— Before and after images —
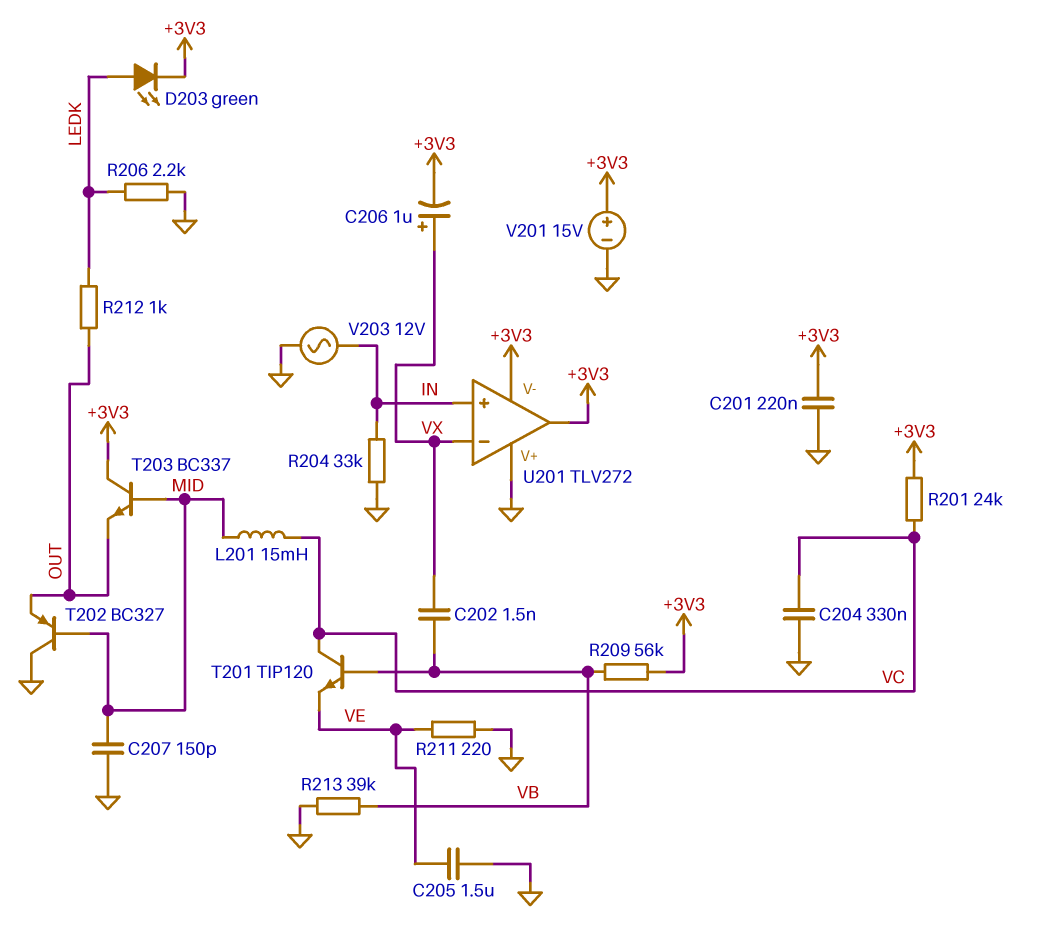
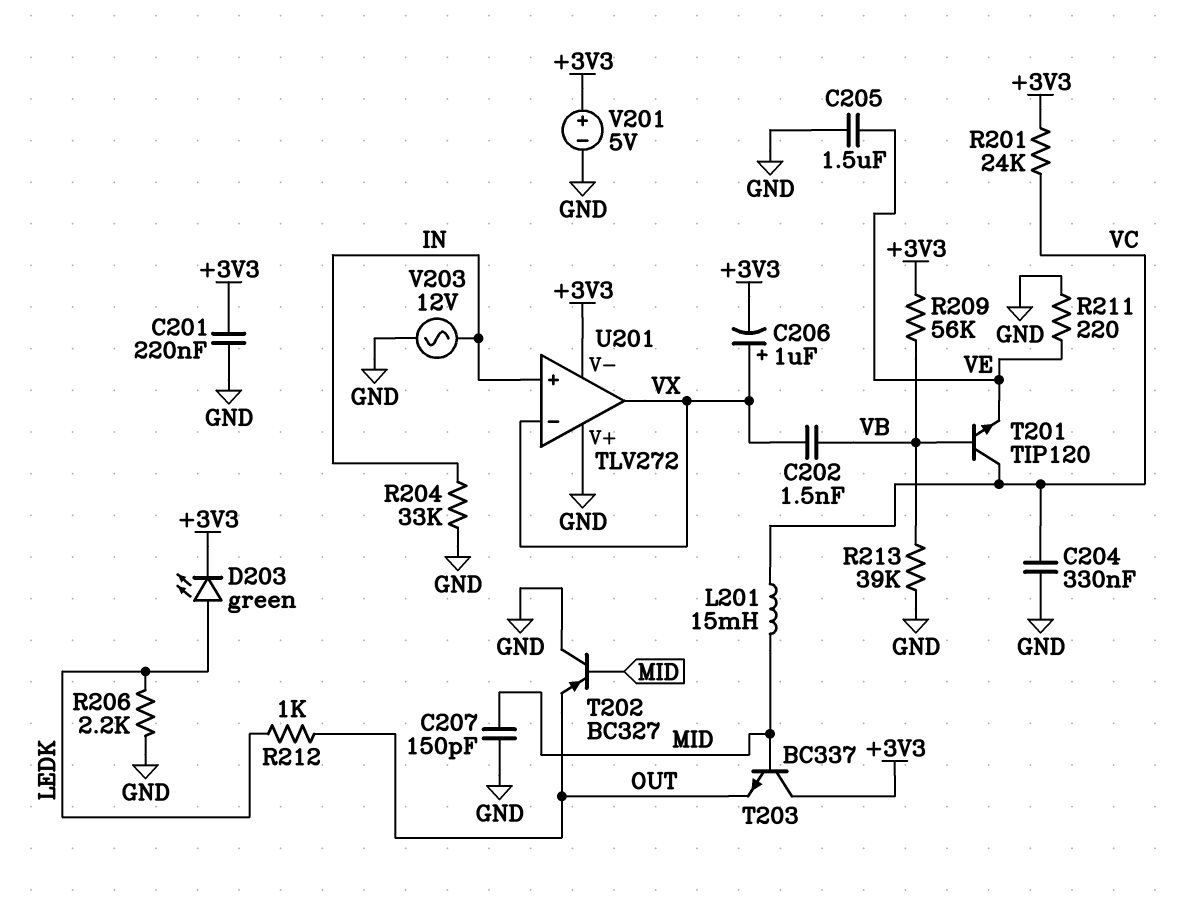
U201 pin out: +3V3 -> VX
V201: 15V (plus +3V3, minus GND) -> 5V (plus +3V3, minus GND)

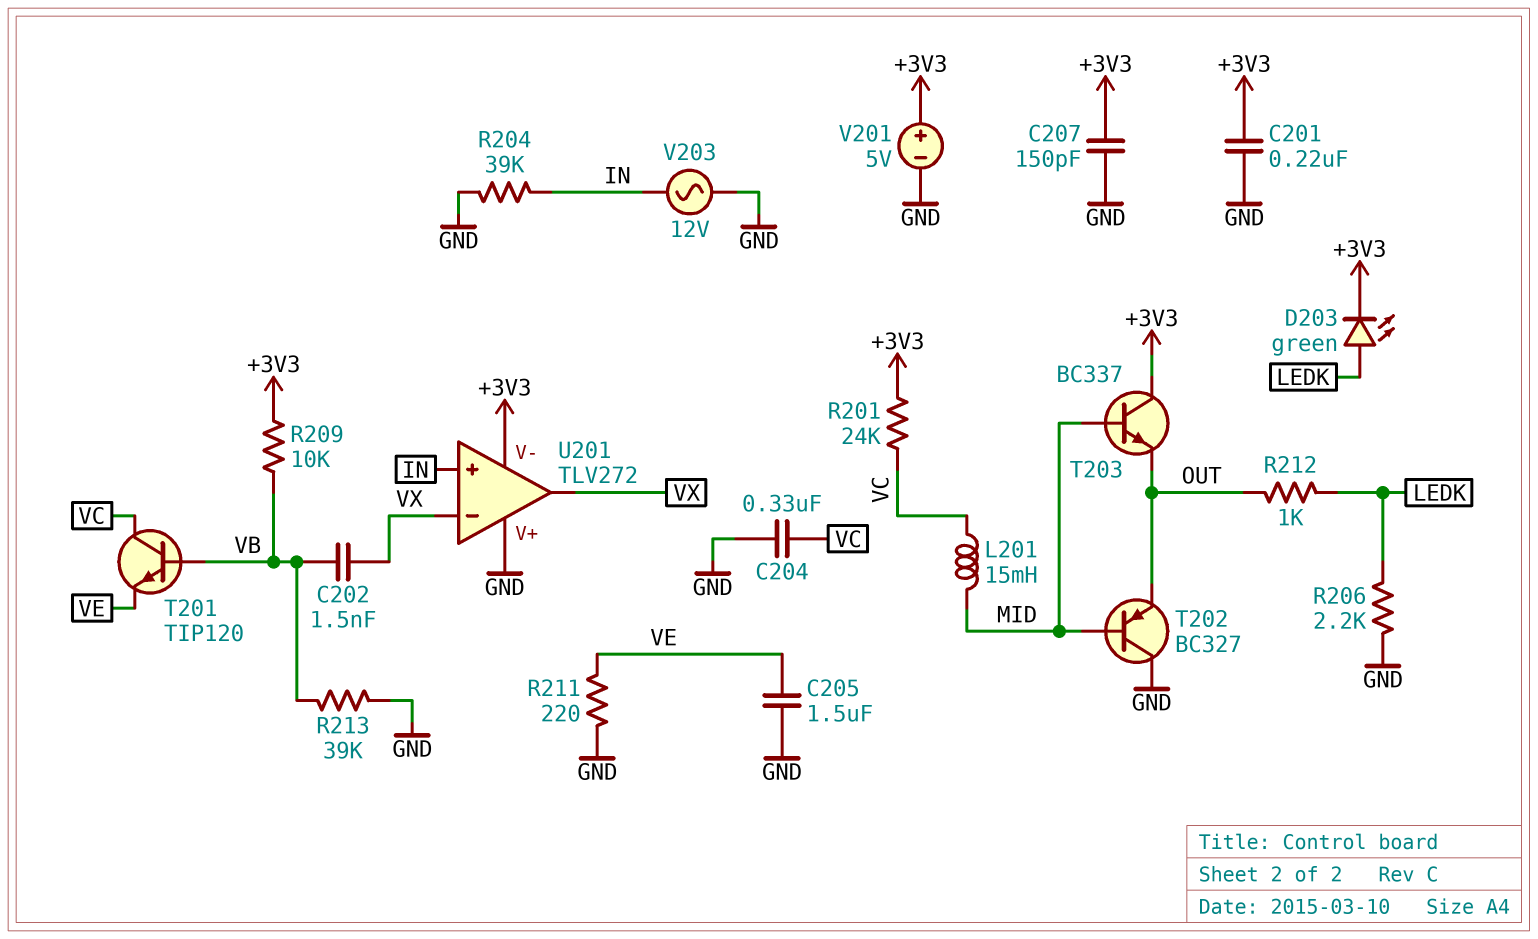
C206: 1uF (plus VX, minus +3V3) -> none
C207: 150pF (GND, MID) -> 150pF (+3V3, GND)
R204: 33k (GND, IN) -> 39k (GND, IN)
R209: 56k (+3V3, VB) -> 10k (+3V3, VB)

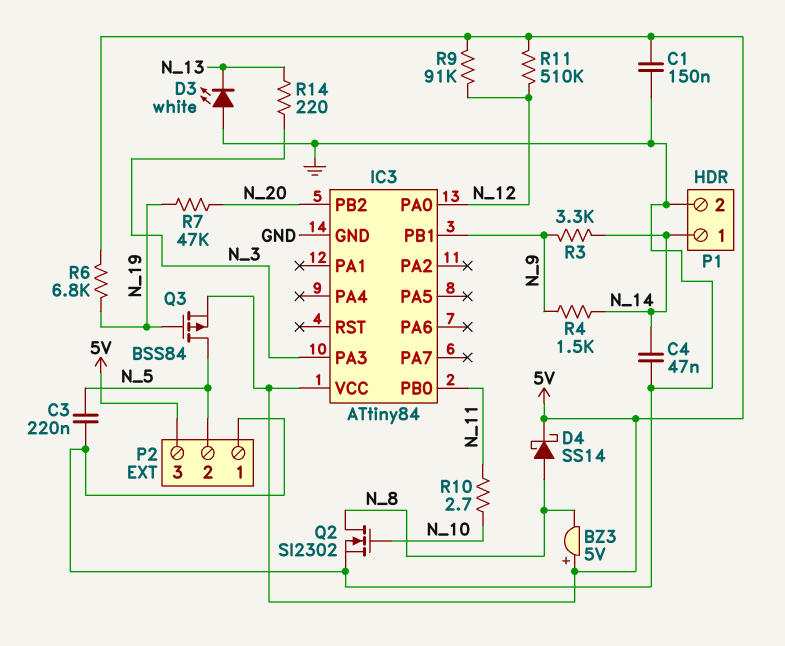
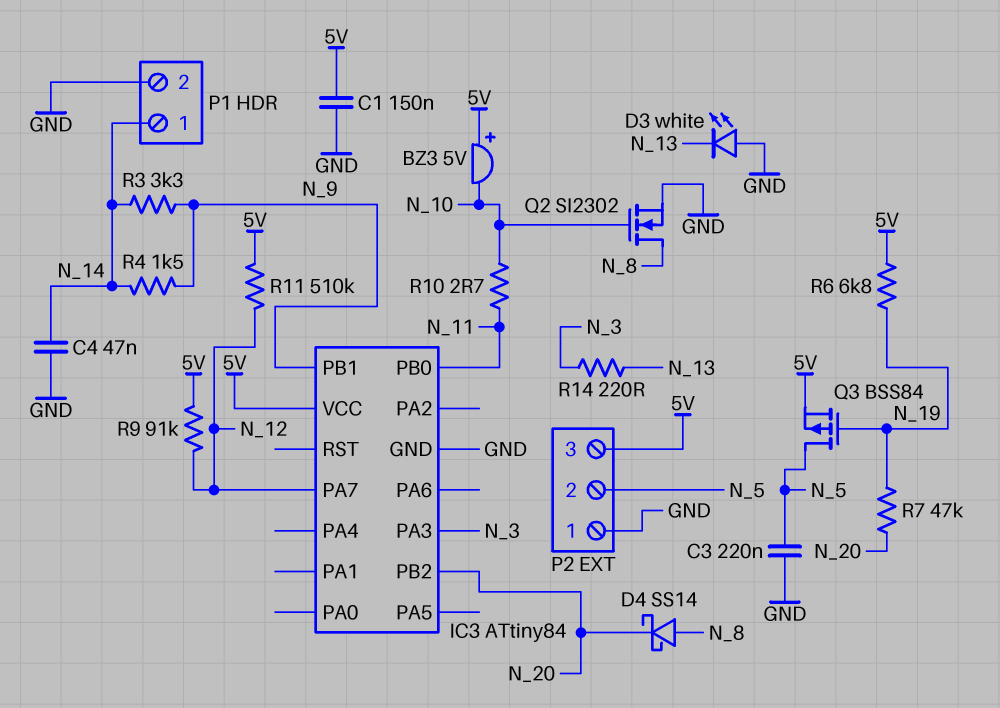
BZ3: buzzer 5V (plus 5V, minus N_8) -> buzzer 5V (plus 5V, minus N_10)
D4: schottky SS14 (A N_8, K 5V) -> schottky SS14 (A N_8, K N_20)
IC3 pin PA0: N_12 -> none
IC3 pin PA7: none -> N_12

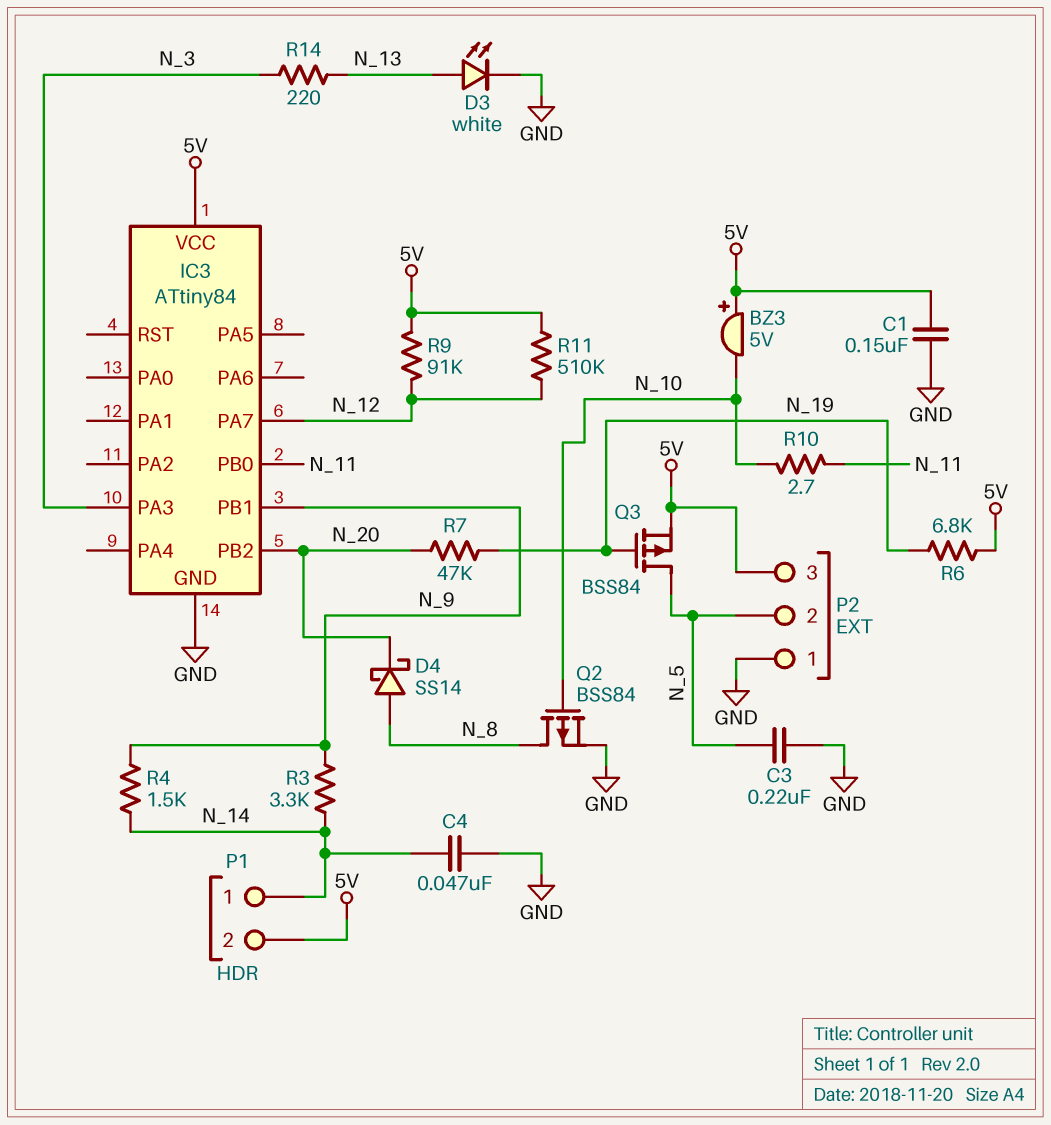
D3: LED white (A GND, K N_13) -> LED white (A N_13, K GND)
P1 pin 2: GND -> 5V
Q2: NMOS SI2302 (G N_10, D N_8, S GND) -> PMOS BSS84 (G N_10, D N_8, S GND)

— EXERCISE OBJECTIVE —
Please count the lines that hold "minus" in this data and report the total alone.

— TASK ANSWER —
3